▶ **Assignment**
Could you restate word for word every line of the records below, from the first one to the one holding "cyan star: (86, 25) -> (61, 44), moved"?

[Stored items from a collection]

===============

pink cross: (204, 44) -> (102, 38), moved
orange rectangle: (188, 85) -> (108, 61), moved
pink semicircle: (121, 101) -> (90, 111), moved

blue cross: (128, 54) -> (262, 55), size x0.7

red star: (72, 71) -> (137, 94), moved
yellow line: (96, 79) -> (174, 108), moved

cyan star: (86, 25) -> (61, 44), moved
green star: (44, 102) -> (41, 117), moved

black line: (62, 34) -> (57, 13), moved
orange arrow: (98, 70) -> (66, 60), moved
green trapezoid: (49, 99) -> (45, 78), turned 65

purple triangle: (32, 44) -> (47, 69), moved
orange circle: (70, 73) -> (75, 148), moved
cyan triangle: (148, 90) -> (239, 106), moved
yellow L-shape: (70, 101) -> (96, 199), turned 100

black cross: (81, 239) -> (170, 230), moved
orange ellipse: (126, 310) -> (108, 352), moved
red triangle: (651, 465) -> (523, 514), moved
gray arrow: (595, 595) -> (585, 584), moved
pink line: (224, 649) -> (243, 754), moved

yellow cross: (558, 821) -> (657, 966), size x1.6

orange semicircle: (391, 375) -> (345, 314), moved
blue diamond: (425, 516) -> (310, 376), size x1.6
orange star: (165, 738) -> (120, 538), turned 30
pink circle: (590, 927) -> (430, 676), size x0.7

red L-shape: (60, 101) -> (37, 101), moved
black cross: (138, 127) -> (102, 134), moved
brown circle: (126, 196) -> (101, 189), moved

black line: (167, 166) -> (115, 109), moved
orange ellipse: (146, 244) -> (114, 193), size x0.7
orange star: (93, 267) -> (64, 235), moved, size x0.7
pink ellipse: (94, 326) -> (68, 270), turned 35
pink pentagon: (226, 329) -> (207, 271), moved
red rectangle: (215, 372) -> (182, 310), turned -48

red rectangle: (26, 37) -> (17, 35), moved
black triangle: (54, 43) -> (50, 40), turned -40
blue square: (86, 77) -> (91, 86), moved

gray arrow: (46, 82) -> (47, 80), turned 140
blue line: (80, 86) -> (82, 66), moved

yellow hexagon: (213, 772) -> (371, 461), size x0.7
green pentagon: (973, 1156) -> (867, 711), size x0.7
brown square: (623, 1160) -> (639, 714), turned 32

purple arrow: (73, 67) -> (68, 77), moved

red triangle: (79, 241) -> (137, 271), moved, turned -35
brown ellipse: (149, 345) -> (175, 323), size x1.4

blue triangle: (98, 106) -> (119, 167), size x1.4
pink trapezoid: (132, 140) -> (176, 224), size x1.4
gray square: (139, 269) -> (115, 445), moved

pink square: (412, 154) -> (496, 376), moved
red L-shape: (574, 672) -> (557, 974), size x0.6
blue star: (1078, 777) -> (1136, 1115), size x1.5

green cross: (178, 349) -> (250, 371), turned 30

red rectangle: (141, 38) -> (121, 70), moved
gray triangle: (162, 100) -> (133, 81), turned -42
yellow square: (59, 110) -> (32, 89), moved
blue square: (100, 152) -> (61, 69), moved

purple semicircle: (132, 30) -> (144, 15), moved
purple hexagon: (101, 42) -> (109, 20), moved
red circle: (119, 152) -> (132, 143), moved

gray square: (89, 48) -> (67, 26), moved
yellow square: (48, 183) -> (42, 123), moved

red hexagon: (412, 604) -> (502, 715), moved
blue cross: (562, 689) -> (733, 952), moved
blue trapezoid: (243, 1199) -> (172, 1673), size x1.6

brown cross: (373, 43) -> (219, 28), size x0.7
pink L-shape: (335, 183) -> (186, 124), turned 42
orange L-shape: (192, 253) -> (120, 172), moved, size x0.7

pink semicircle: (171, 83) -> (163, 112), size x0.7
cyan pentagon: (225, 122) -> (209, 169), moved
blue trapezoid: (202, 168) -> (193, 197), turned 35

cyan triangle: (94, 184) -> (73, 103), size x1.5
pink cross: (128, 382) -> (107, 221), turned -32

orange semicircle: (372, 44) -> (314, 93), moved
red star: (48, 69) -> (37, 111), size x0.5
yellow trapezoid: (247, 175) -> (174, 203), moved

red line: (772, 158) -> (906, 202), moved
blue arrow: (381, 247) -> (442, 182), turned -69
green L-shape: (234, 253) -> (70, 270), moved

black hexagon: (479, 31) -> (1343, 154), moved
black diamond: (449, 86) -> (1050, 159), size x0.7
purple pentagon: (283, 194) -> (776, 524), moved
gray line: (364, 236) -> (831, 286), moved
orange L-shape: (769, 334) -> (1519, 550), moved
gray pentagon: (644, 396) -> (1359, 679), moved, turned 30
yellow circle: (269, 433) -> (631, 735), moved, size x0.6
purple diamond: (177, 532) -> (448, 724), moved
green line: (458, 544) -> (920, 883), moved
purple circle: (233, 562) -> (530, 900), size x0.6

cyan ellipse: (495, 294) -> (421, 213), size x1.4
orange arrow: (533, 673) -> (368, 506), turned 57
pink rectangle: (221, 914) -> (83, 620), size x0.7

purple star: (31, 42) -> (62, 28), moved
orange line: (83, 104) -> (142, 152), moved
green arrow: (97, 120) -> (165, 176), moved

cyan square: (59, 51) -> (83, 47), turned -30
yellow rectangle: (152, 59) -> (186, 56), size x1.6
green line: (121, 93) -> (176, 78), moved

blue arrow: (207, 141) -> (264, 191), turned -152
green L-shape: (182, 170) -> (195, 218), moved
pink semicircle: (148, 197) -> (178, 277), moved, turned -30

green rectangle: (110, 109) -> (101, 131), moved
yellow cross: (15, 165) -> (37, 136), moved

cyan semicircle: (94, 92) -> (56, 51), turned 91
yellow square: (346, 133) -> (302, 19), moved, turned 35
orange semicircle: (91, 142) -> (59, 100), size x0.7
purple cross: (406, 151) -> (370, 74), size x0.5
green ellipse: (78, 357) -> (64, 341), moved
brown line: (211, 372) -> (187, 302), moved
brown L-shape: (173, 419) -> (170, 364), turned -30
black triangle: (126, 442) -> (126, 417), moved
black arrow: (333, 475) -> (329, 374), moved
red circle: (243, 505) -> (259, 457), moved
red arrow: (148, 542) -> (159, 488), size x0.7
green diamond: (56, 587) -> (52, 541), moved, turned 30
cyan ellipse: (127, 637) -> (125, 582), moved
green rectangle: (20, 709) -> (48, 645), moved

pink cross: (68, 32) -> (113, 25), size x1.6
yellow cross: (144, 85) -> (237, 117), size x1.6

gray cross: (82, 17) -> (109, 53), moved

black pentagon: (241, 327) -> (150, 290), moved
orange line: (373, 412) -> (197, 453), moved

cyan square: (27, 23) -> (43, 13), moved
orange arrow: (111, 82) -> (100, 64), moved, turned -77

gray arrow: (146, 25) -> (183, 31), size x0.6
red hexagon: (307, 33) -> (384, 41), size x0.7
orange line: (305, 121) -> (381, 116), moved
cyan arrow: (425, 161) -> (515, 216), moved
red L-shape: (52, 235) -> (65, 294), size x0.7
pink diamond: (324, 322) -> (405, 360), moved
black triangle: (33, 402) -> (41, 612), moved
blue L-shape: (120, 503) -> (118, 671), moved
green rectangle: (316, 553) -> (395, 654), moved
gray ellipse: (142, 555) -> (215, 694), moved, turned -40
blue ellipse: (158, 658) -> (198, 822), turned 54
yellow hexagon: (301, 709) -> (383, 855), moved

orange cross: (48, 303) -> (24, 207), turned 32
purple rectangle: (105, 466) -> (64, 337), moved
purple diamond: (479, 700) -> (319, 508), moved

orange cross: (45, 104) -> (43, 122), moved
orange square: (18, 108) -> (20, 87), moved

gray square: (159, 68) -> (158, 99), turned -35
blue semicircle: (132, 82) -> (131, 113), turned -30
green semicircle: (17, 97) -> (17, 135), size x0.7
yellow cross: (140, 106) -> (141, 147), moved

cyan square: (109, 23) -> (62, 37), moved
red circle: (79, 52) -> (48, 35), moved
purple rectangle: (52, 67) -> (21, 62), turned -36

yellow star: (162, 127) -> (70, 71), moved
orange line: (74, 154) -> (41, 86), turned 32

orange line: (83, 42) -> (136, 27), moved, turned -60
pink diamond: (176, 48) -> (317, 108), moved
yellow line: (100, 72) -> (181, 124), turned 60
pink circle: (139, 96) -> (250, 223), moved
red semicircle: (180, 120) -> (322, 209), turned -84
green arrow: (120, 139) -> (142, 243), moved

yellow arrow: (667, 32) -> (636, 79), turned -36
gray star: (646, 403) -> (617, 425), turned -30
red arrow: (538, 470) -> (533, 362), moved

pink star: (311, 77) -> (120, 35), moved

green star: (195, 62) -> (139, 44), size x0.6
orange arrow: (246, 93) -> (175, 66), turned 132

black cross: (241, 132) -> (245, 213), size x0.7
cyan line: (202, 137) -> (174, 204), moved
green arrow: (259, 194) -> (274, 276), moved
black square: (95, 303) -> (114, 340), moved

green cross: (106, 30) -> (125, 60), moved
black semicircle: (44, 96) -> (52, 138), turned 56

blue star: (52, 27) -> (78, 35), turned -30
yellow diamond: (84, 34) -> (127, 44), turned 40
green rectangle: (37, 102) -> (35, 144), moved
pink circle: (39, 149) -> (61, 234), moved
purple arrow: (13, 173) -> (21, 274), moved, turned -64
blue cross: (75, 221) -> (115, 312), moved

===============

▶ **Written answer**
pink cross: (204, 44) -> (102, 38), moved
orange rectangle: (188, 85) -> (108, 61), moved
pink semicircle: (121, 101) -> (90, 111), moved

blue cross: (128, 54) -> (262, 55), size x0.7

red star: (72, 71) -> (137, 94), moved
yellow line: (96, 79) -> (174, 108), moved

cyan star: (86, 25) -> (61, 44), moved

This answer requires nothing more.